▸ WHAT THIS TASK INVOLVES
Pick out each of the rows below that contains the word "tree", and copy those rows in full.
------
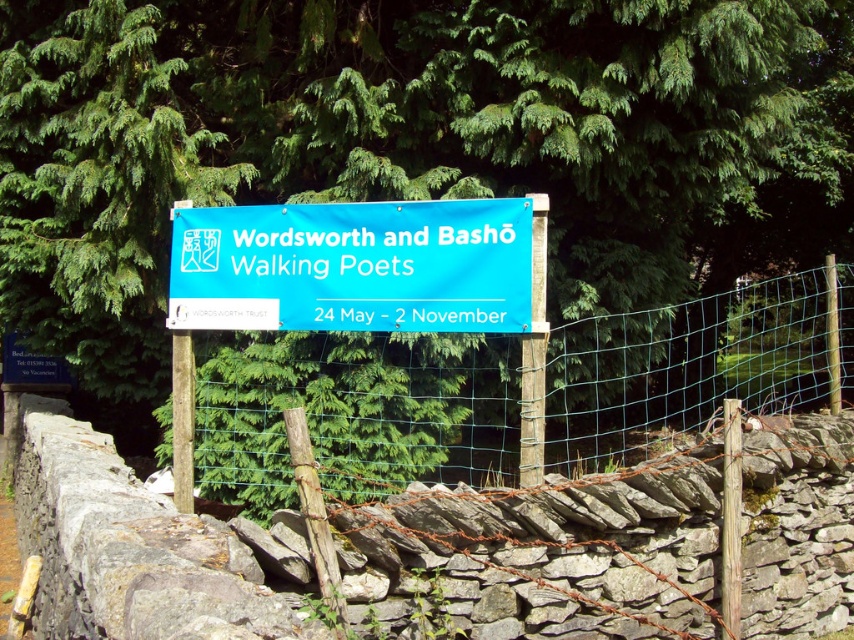
You are an event planner checking the visibility of the signboard. Which object, the green leafy tree at upper center or the green wire mesh at center, could potentially block the view of the signboard more significantly?

The green leafy tree at upper center might block the view of the signboard more significantly than the green wire mesh at center because it is wider.

You are standing in front of the signboard and want to take a photo that includes both the signboard and the green leafy tree at upper center. Based on their positions, where should you position yourself to ensure both are in the frame?

The green leafy tree at upper center is located at point (414, 141), so you should position yourself to the left of the signboard to include both the signboard and the tree in the frame.

You are standing in front of the signboard and want to touch both points mentioned. Which point should you reach for first, the point at coordinates point (756, 324) or point (270, 218)?

You should reach for point (270, 218) first because it is closer to you than point (756, 324), which is further away.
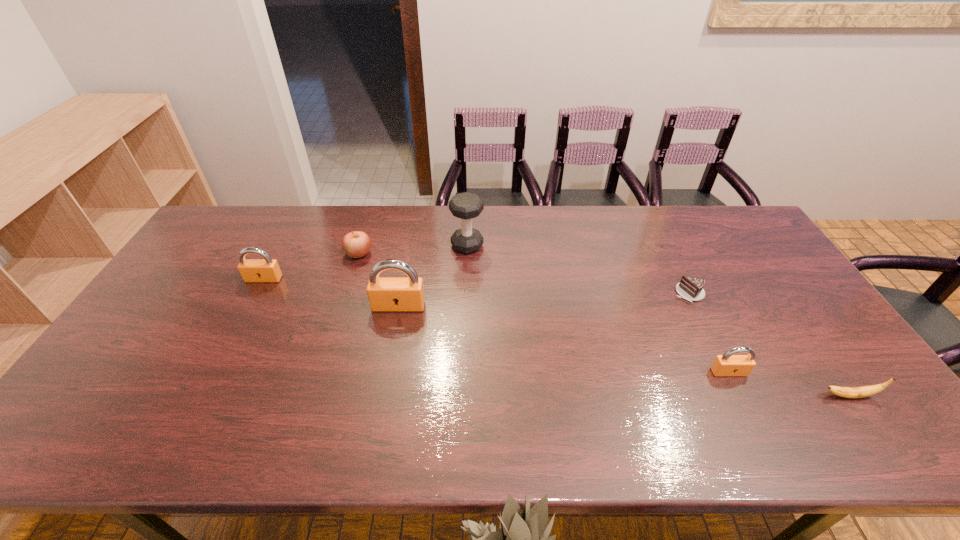
Please point a spot to place another padlock for symmetrical spacing. Please provide its 2D coordinates. Your answer should be formatted as a tuple, i.e. [(x, y)], where the tuple contains the x and y coordinates of a point satisfying the conditions above.

[(552, 336)]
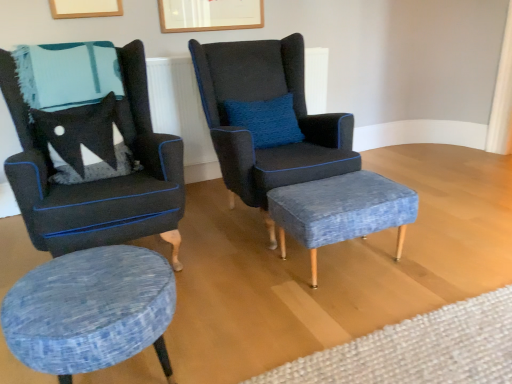
Question: Considering the relative sizes of textured blue fabric stool at lower left, the second stool viewed from the right, and blue textured ottoman at center, which appears as the 1th plain when viewed from the front, in the image provided, is textured blue fabric stool at lower left, the second stool viewed from the right, smaller than blue textured ottoman at center, which appears as the 1th plain when viewed from the front,?

Choices:
 (A) yes
 (B) no

Answer: (A)

Question: From the image's perspective, does textured blue fabric stool at lower left, arranged as the 2th stool when viewed from the back, appear lower than blue textured ottoman at center, which appears as the 1th plain when viewed from the front?

Choices:
 (A) no
 (B) yes

Answer: (B)

Question: Is the position of textured blue fabric stool at lower left, the second stool viewed from the right, less distant than that of blue textured ottoman at center, the second plain from the back?

Choices:
 (A) yes
 (B) no

Answer: (B)

Question: Does textured blue fabric stool at lower left, positioned as the first stool in left-to-right order, appear on the left side of blue textured ottoman at center, the second plain from the back?

Choices:
 (A) no
 (B) yes

Answer: (B)

Question: Is textured blue fabric stool at lower left, placed as the 1th stool when sorted from front to back, not near blue textured ottoman at center, the second plain from the back?

Choices:
 (A) no
 (B) yes

Answer: (A)

Question: Relative to blue textured ottoman at center, the second plain from the back, is velvet dark blue armchair at center, the 2th chair when ordered from left to right, in front or behind?

Choices:
 (A) behind
 (B) front

Answer: (A)

Question: From the image's perspective, is velvet dark blue armchair at center, placed as the 1th chair when sorted from right to left, positioned above or below blue textured ottoman at center, which appears as the 1th plain when viewed from the front?

Choices:
 (A) below
 (B) above

Answer: (B)

Question: Do you think velvet dark blue armchair at center, placed as the 1th chair when sorted from right to left, is within blue textured ottoman at center, the second plain from the back, or outside of it?

Choices:
 (A) outside
 (B) inside

Answer: (A)

Question: Considering the positions of velvet dark blue armchair at center, placed as the 1th chair when sorted from right to left, and blue textured ottoman at center, the second plain from the back, in the image, is velvet dark blue armchair at center, placed as the 1th chair when sorted from right to left, bigger or smaller than blue textured ottoman at center, the second plain from the back,?

Choices:
 (A) small
 (B) big

Answer: (B)

Question: Is white textured rug at lower right, marked as the 1th plain in a back-to-front arrangement, inside or outside of blue textured ottoman at center, the second plain from the back?

Choices:
 (A) inside
 (B) outside

Answer: (A)

Question: Looking at the image, does white textured rug at lower right, the 2th plain positioned from the front, seem bigger or smaller compared to blue textured ottoman at center, the second plain from the back?

Choices:
 (A) small
 (B) big

Answer: (A)

Question: Is white textured rug at lower right, marked as the 1th plain in a back-to-front arrangement, to the left or to the right of blue textured ottoman at center, which appears as the 1th plain when viewed from the front, in the image?

Choices:
 (A) right
 (B) left

Answer: (B)

Question: In terms of height, does white textured rug at lower right, marked as the 1th plain in a back-to-front arrangement, look taller or shorter compared to blue textured ottoman at center, which appears as the 1th plain when viewed from the front?

Choices:
 (A) short
 (B) tall

Answer: (B)

Question: Is blue textured ottoman at center, which appears as the 1th plain when viewed from the front, taller or shorter than white textured rug at lower right, marked as the 1th plain in a back-to-front arrangement?

Choices:
 (A) tall
 (B) short

Answer: (B)

Question: Is blue textured ottoman at center, which appears as the 1th plain when viewed from the front, to the left or to the right of white textured rug at lower right, the 2th plain positioned from the front, in the image?

Choices:
 (A) left
 (B) right

Answer: (B)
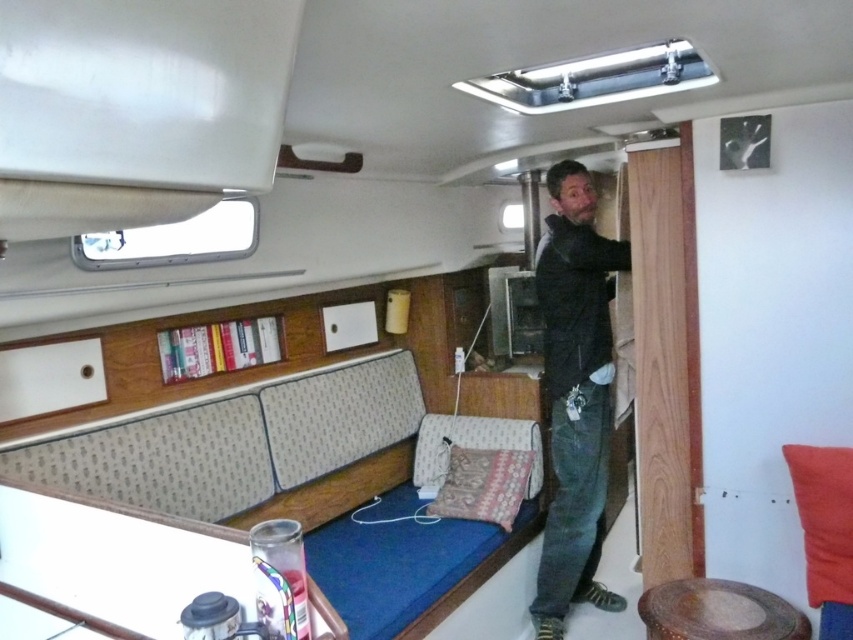
Question: Can you confirm if patterned fabric couch at lower left is bigger than wooden textured stool at lower right?

Choices:
 (A) no
 (B) yes

Answer: (B)

Question: Which object appears farthest from the camera in this image?

Choices:
 (A) dark gray leather jacket at center
 (B) patterned fabric pillow at lower center
 (C) wooden textured stool at lower right
 (D) patterned fabric couch at lower left

Answer: (B)

Question: From the image, what is the correct spatial relationship of patterned fabric couch at lower left in relation to wooden textured stool at lower right?

Choices:
 (A) below
 (B) above

Answer: (B)

Question: Can you confirm if patterned fabric couch at lower left is smaller than wooden textured stool at lower right?

Choices:
 (A) yes
 (B) no

Answer: (B)

Question: Which point appears farthest from the camera in this image?

Choices:
 (A) (x=724, y=634)
 (B) (x=64, y=476)
 (C) (x=457, y=477)
 (D) (x=605, y=376)

Answer: (C)

Question: Which object is positioned farthest from the dark gray leather jacket at center?

Choices:
 (A) patterned fabric couch at lower left
 (B) wooden textured stool at lower right

Answer: (B)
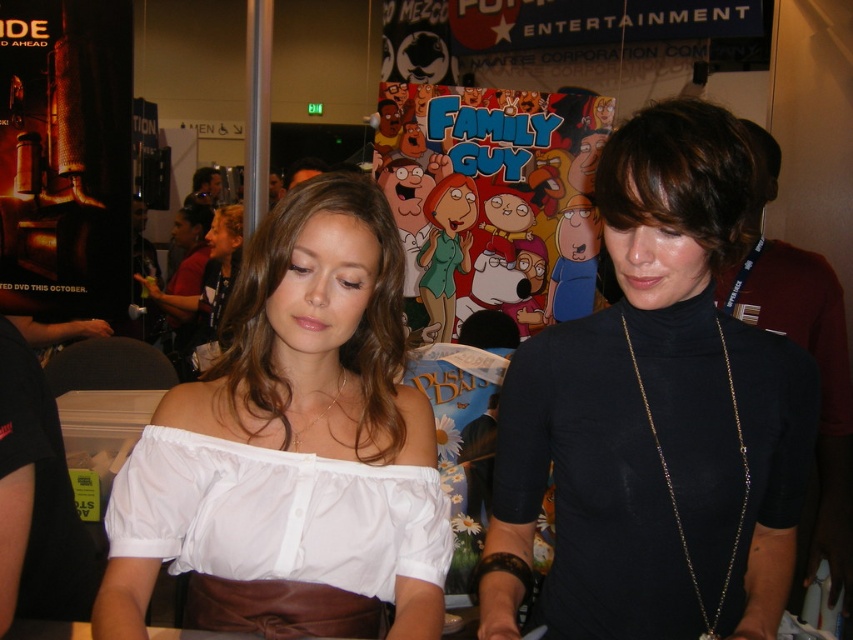
Can you confirm if white cotton blouse at center is positioned above white satin blouse at center?

No.

Is white cotton blouse at center shorter than white satin blouse at center?

No, white cotton blouse at center is not shorter than white satin blouse at center.

Does point (416, 445) come in front of point (352, 348)?

Yes, point (416, 445) is in front of point (352, 348).

Image resolution: width=853 pixels, height=640 pixels. Find the location of `white cotton blouse at center`. white cotton blouse at center is located at coordinates coord(293,433).

Can you confirm if black matte turtleneck at center is positioned to the left of white satin blouse at center?

In fact, black matte turtleneck at center is to the right of white satin blouse at center.

Is black matte turtleneck at center positioned in front of white satin blouse at center?

Yes, black matte turtleneck at center is closer to the viewer.

At what (x,y) coordinates should I click in order to perform the action: click on black matte turtleneck at center. Please return your answer as a coordinate pair (x, y). Looking at the image, I should click on click(x=654, y=417).

Does cartoon characters at center have a greater height compared to white satin dress at center?

Correct, cartoon characters at center is much taller as white satin dress at center.

Who is positioned more to the left, cartoon characters at center or white satin dress at center?

white satin dress at center

Is point (544, 132) positioned behind point (363, 595)?

That is True.

Find the location of `cartoon characters at center`. cartoon characters at center is located at coordinates (491, 198).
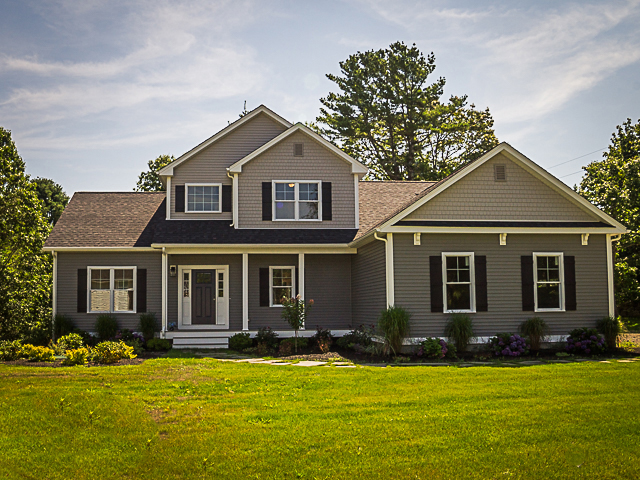
You are a GUI agent. You are given a task and a screenshot of the screen. Output one action in this format:
    pyautogui.click(x=<x>, y=<y>)
    Task: Click on the door windows
    
    Given the screenshot: What is the action you would take?
    pos(187,294), pos(182,281), pos(185,274), pos(200,277), pos(221,275), pos(221,283), pos(217,292)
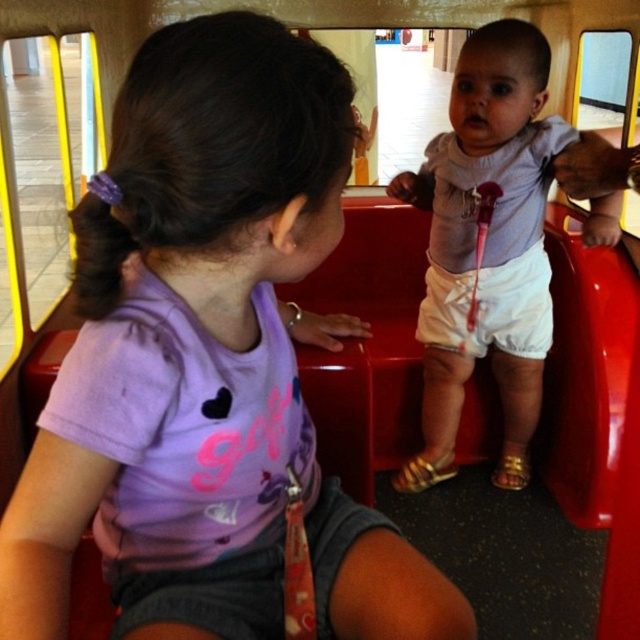
Question: Can you confirm if purple matte shirt at upper left is positioned to the left of white cotton shorts at center?

Choices:
 (A) yes
 (B) no

Answer: (A)

Question: Which object is farther from the camera taking this photo?

Choices:
 (A) purple matte shirt at upper left
 (B) white cotton shorts at center

Answer: (B)

Question: Does purple matte shirt at upper left have a lesser width compared to white cotton shorts at center?

Choices:
 (A) yes
 (B) no

Answer: (A)

Question: Is the position of purple matte shirt at upper left more distant than that of white cotton shorts at center?

Choices:
 (A) yes
 (B) no

Answer: (B)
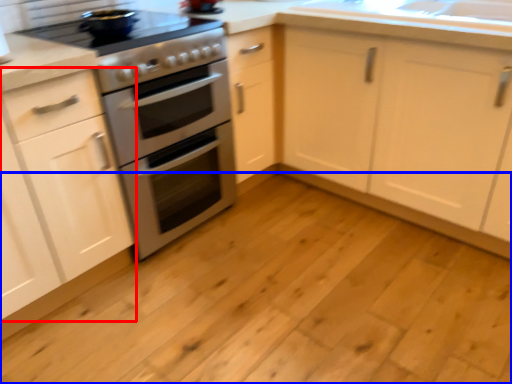
Question: Which of the following is the closest to the observer, cabinetry (highlighted by a red box) or plain (highlighted by a blue box)?

Choices:
 (A) cabinetry
 (B) plain

Answer: (B)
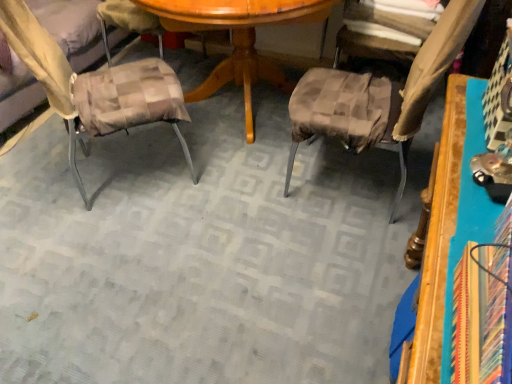
Question: Considering the relative positions of plaid fabric cushion at left, the 1th chair positioned from the left, and brown textured fabric at upper right in the image provided, is plaid fabric cushion at left, the 1th chair positioned from the left, to the right of brown textured fabric at upper right from the viewer's perspective?

Choices:
 (A) no
 (B) yes

Answer: (A)

Question: Considering the relative sizes of plaid fabric cushion at left, the second chair from the right, and brown textured fabric at upper right in the image provided, is plaid fabric cushion at left, the second chair from the right, wider than brown textured fabric at upper right?

Choices:
 (A) no
 (B) yes

Answer: (B)

Question: Is plaid fabric cushion at left, the 1th chair positioned from the left, taller than brown textured fabric at upper right?

Choices:
 (A) yes
 (B) no

Answer: (A)

Question: Is plaid fabric cushion at left, the second chair from the right, further to camera compared to brown textured fabric at upper right?

Choices:
 (A) no
 (B) yes

Answer: (A)

Question: Does plaid fabric cushion at left, the 1th chair positioned from the left, have a larger size compared to brown textured fabric at upper right?

Choices:
 (A) yes
 (B) no

Answer: (A)

Question: From a real-world perspective, relative to wooden table at right, is plaid fabric cushion at left, the second chair from the right, vertically above or below?

Choices:
 (A) below
 (B) above

Answer: (A)

Question: Visually, is plaid fabric cushion at left, the second chair from the right, positioned to the left or to the right of wooden table at right?

Choices:
 (A) right
 (B) left

Answer: (B)

Question: From their relative heights in the image, would you say plaid fabric cushion at left, the 1th chair positioned from the left, is taller or shorter than wooden table at right?

Choices:
 (A) short
 (B) tall

Answer: (A)

Question: Is point (19, 48) closer or farther from the camera than point (429, 312)?

Choices:
 (A) closer
 (B) farther

Answer: (B)

Question: Is brown checkered cushion at center, placed as the 1th chair when sorted from right to left, inside or outside of wooden table at right?

Choices:
 (A) inside
 (B) outside

Answer: (B)

Question: In the image, is brown checkered cushion at center, the second chair from the left, positioned in front of or behind wooden table at right?

Choices:
 (A) front
 (B) behind

Answer: (B)

Question: Does point (375, 79) appear closer or farther from the camera than point (476, 109)?

Choices:
 (A) farther
 (B) closer

Answer: (A)

Question: Considering the positions of brown checkered cushion at center, placed as the 1th chair when sorted from right to left, and wooden table at right in the image, is brown checkered cushion at center, placed as the 1th chair when sorted from right to left, taller or shorter than wooden table at right?

Choices:
 (A) short
 (B) tall

Answer: (B)

Question: Relative to plaid fabric cushion at left, the 1th chair positioned from the left, is brown checkered cushion at center, placed as the 1th chair when sorted from right to left, in front or behind?

Choices:
 (A) front
 (B) behind

Answer: (A)

Question: In the image, is brown checkered cushion at center, the second chair from the left, on the left side or the right side of plaid fabric cushion at left, the second chair from the right?

Choices:
 (A) right
 (B) left

Answer: (A)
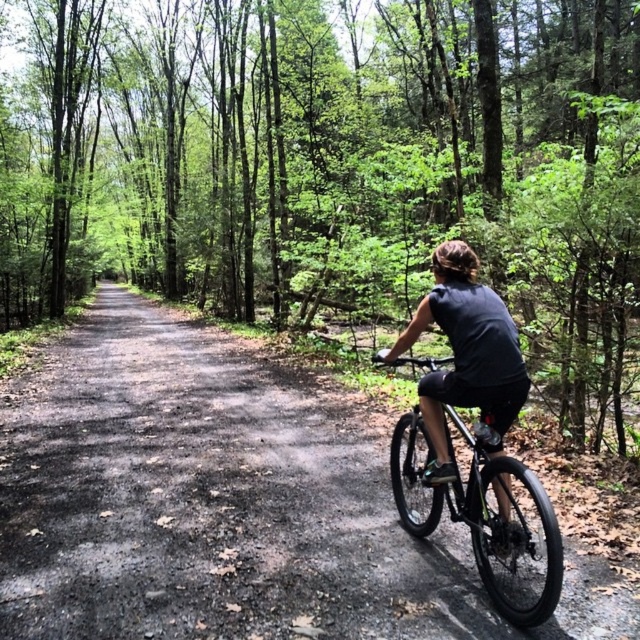
Question: Estimate the real-world distances between objects in this image. Which object is closer to the green leafy forest at center?

Choices:
 (A) black matte bicycle at center
 (B) dirt road at center
 (C) shiny black bike at right

Answer: (C)

Question: Which object is closer to the camera taking this photo?

Choices:
 (A) dirt road at center
 (B) brown matte helmet at upper center

Answer: (B)

Question: Which of the following is the closest to the observer?

Choices:
 (A) black matte bicycle at center
 (B) shiny black bike at right
 (C) dirt road at center

Answer: (B)

Question: From the image, what is the correct spatial relationship of dirt road at center in relation to shiny black bike at right?

Choices:
 (A) left
 (B) right

Answer: (A)

Question: Where is green leafy forest at center located in relation to shiny black bike at right in the image?

Choices:
 (A) right
 (B) left

Answer: (B)

Question: Does green leafy forest at center appear on the left side of black matte bicycle at center?

Choices:
 (A) yes
 (B) no

Answer: (A)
------
▸ RESULT OF THE EXERCISE
You are an event planner checking the visibility of the signboard. Which object, the green leafy tree at upper center or the green wire mesh at center, could potentially block the view of the signboard more significantly?
The green leafy tree at upper center might block the view of the signboard more significantly than the green wire mesh at center because it is wider.
You are standing in front of the signboard and want to take a photo that includes both the signboard and the green leafy tree at upper center. Based on their positions, where should you position yourself to ensure both are in the frame?
The green leafy tree at upper center is located at point (414, 141), so you should position yourself to the left of the signboard to include both the signboard and the tree in the frame.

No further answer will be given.